Please state how many lines of the data contain "brown". The number by itself is enough.

DATA EXCERPT:

····················

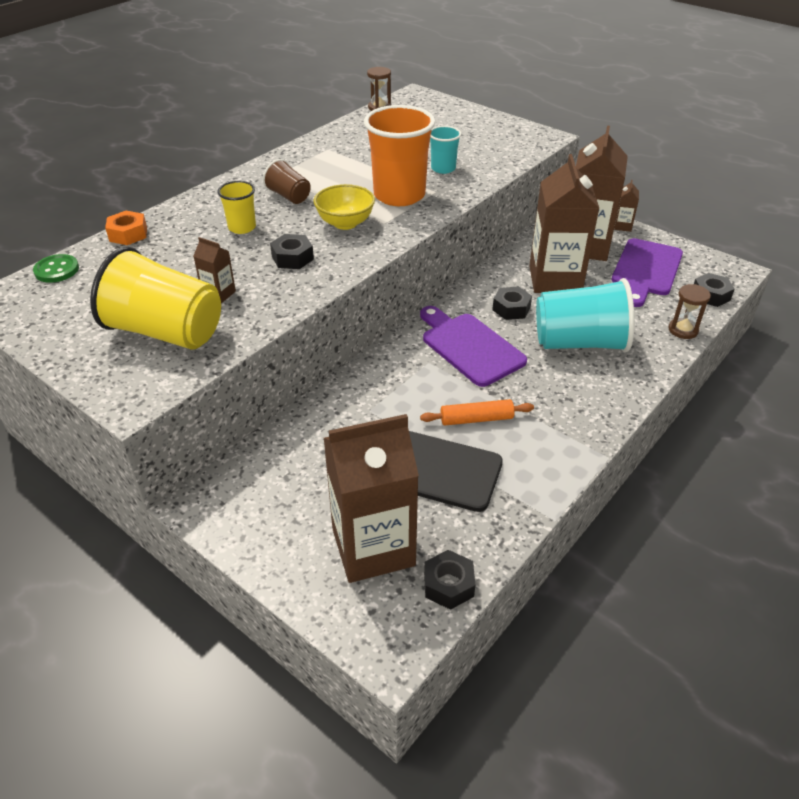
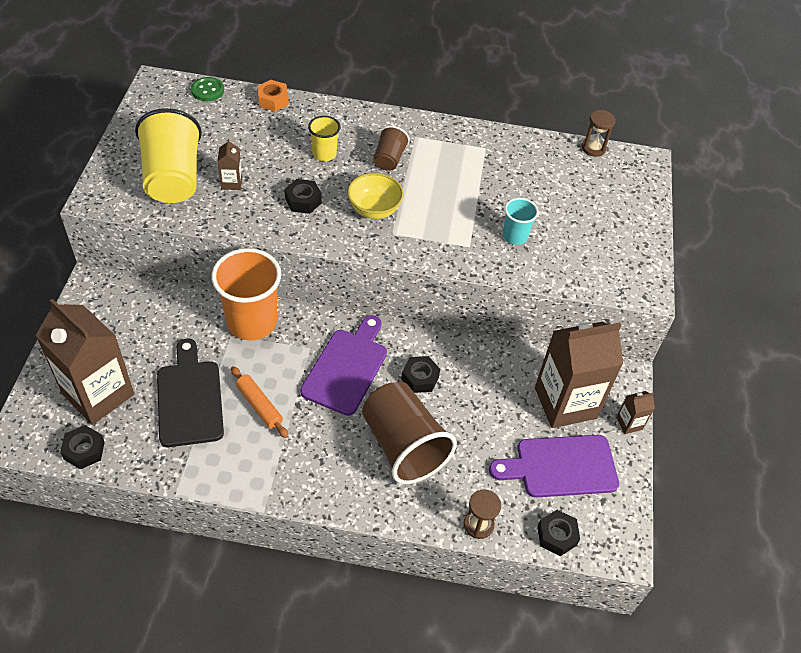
camera: 55 degrees right, 10 degrees up
(399, 195) = (444, 225): orange cup -> orange cup (252, 322)
(555, 279) = (489, 396): brown carton -> none
(580, 343) = (403, 445): turquoise cup -> brown cup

····················

THE ANSWER:
2